Task brief ::
Locate the line with "Detect and mask" in the material. Copy that line and each one after it, through the last, exactly and with nothing else.

Stored rows ::
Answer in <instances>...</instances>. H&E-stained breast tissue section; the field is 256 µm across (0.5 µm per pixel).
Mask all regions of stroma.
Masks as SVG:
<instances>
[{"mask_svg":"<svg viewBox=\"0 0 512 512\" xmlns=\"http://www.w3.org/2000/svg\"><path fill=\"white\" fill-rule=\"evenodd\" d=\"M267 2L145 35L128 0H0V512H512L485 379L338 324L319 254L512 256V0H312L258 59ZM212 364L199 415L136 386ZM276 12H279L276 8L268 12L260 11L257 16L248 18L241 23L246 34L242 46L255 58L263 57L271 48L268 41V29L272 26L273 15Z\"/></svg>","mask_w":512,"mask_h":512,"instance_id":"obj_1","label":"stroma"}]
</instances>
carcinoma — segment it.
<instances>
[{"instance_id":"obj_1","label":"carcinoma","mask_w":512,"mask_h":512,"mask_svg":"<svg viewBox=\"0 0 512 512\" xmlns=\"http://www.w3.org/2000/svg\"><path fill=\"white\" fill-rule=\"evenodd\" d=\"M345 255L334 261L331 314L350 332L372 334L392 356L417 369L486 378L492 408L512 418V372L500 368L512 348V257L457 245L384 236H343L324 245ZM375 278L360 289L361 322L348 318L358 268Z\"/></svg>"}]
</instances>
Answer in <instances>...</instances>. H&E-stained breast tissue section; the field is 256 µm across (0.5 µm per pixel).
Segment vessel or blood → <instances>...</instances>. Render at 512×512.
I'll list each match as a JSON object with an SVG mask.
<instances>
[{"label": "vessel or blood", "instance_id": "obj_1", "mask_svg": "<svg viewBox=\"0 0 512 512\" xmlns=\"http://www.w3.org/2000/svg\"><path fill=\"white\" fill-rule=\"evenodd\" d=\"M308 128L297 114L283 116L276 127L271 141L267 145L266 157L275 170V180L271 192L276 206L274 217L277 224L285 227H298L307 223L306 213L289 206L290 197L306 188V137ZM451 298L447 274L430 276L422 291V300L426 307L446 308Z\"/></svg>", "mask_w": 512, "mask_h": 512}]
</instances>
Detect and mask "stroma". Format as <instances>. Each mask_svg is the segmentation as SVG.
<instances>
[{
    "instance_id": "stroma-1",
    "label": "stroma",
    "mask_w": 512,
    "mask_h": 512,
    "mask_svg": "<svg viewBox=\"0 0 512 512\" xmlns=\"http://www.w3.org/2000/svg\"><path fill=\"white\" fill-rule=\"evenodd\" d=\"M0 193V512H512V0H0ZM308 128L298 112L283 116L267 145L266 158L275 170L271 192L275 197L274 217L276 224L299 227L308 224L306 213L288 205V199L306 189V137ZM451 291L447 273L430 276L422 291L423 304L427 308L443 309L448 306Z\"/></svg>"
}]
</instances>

Exercise output ::
Detect and mask "stroma". Format as <instances>. Each mask_svg is the segmentation as SVG.
<instances>
[{
    "instance_id": "stroma-1",
    "label": "stroma",
    "mask_w": 512,
    "mask_h": 512,
    "mask_svg": "<svg viewBox=\"0 0 512 512\" xmlns=\"http://www.w3.org/2000/svg\"><path fill=\"white\" fill-rule=\"evenodd\" d=\"M0 193V512H512V0H0ZM308 128L298 112L283 116L267 145L266 158L275 170L271 192L275 197L274 217L276 224L299 227L308 224L306 213L288 205V199L306 189V137ZM451 291L447 273L430 276L422 291L423 304L427 308L443 309L448 306Z\"/></svg>"
}]
</instances>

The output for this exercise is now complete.